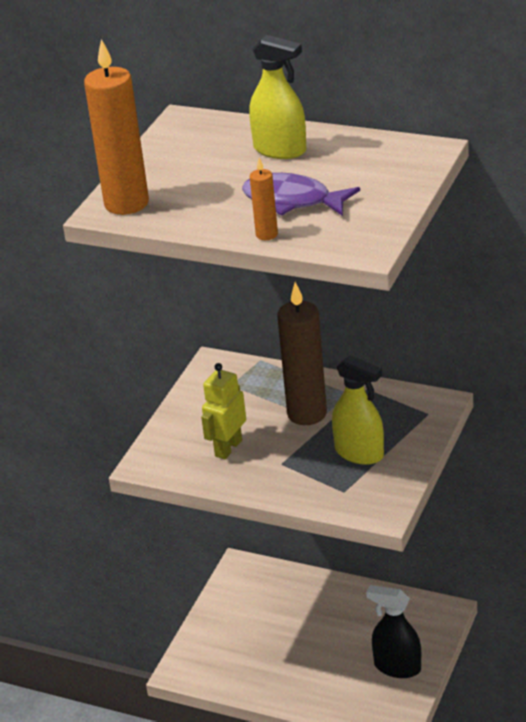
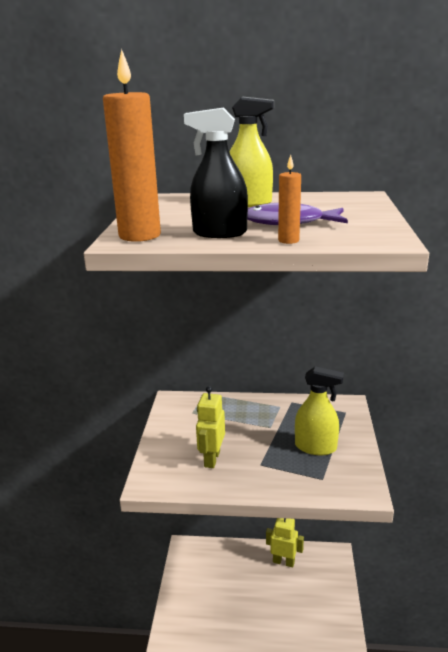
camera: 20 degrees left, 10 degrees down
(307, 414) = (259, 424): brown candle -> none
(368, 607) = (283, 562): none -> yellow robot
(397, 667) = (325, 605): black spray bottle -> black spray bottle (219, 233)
...
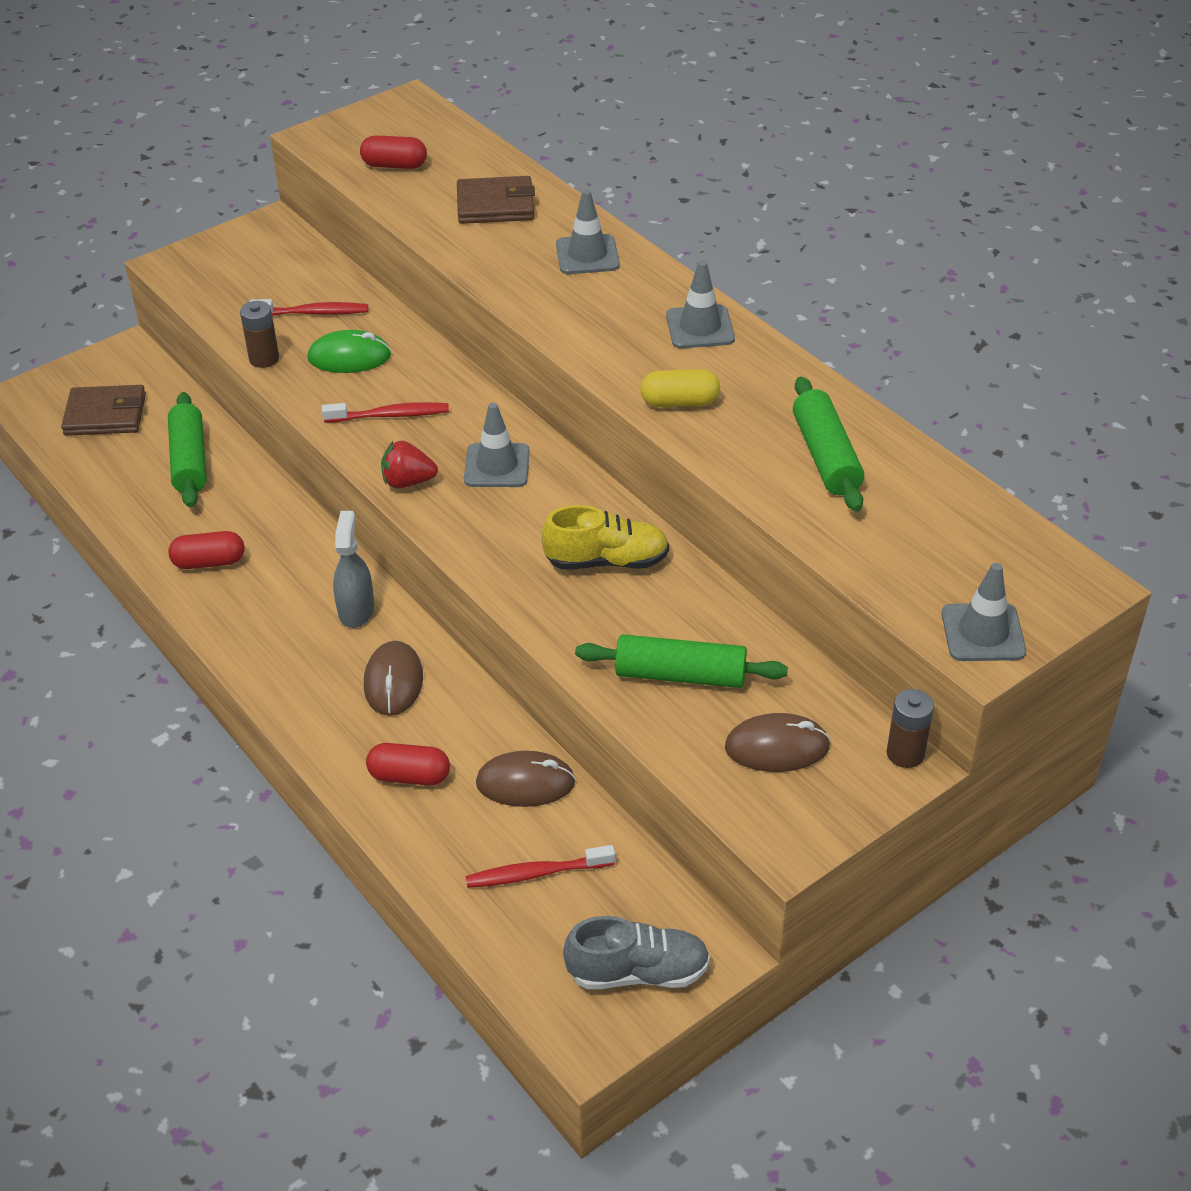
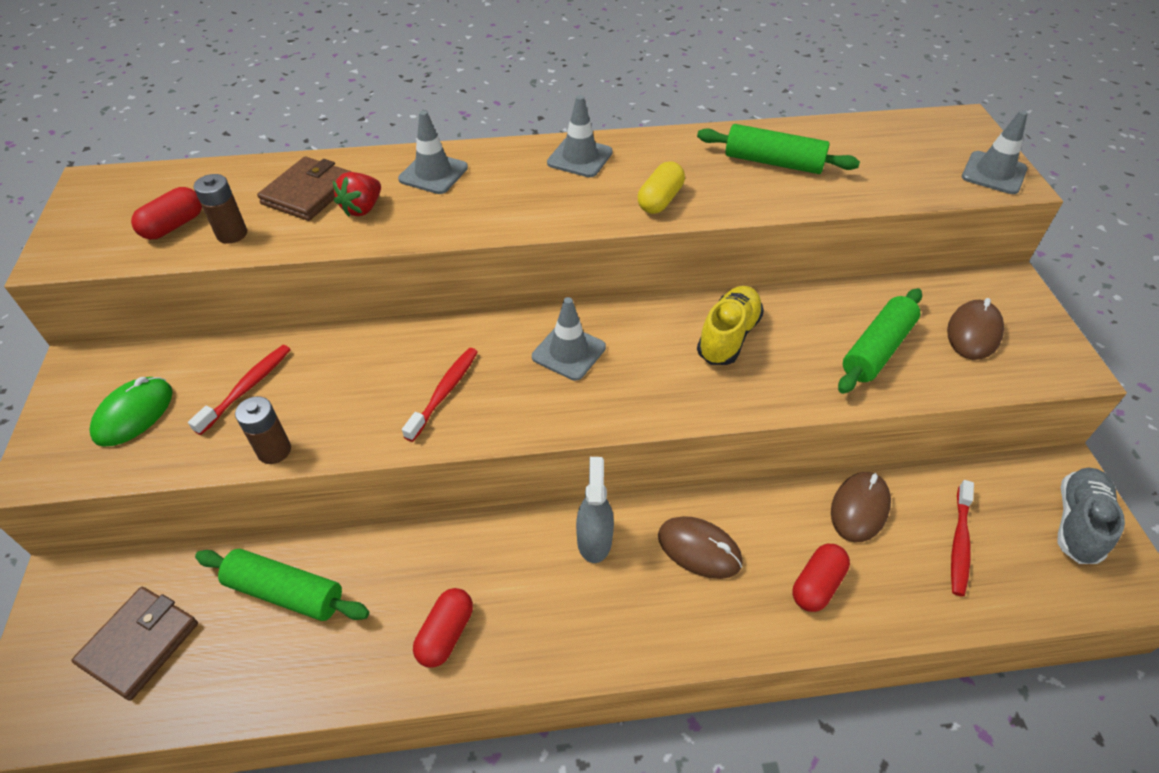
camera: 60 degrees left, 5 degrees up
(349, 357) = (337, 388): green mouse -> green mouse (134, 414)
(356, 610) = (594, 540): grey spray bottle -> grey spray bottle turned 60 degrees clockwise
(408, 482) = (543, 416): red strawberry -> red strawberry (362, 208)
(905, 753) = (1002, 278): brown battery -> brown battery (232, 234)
--
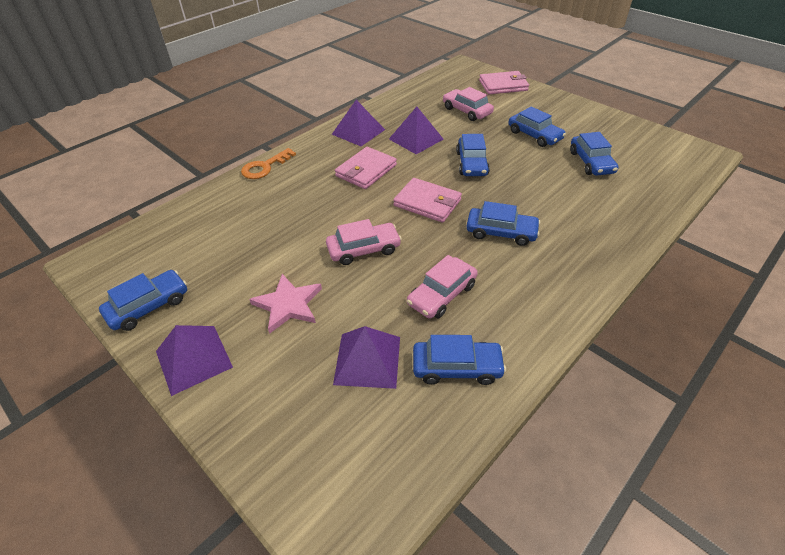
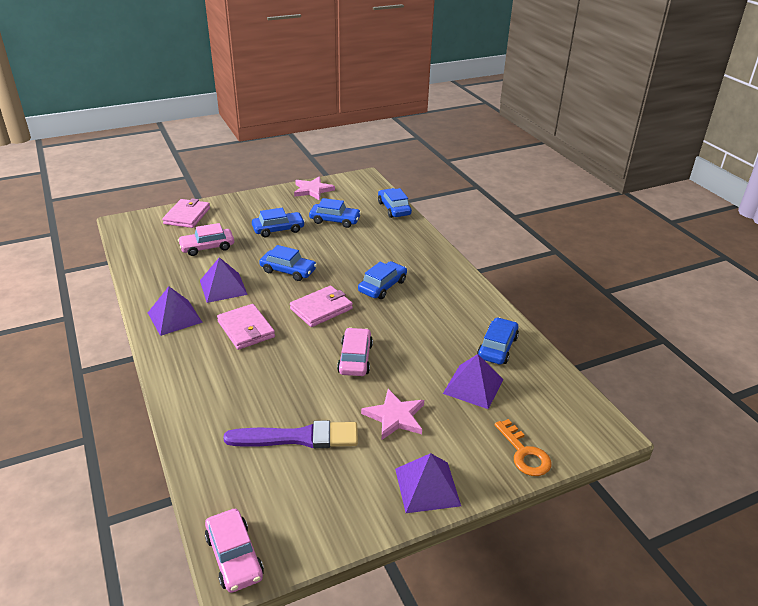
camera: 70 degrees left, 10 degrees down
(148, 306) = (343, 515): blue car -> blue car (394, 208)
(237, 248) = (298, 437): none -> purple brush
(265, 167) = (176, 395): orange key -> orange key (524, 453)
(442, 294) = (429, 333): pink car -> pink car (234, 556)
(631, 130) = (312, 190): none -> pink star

● **To do**
Within the listing above, the range opens at the line with "(408, 482) = (543, 416): red" and closes at the line with "(905, 753) = (1002, 278): brown". Reproduce exactly the lines of that range, including both ends.

● **Task result**
(408, 482) = (543, 416): red strawberry -> red strawberry (362, 208)
(905, 753) = (1002, 278): brown battery -> brown battery (232, 234)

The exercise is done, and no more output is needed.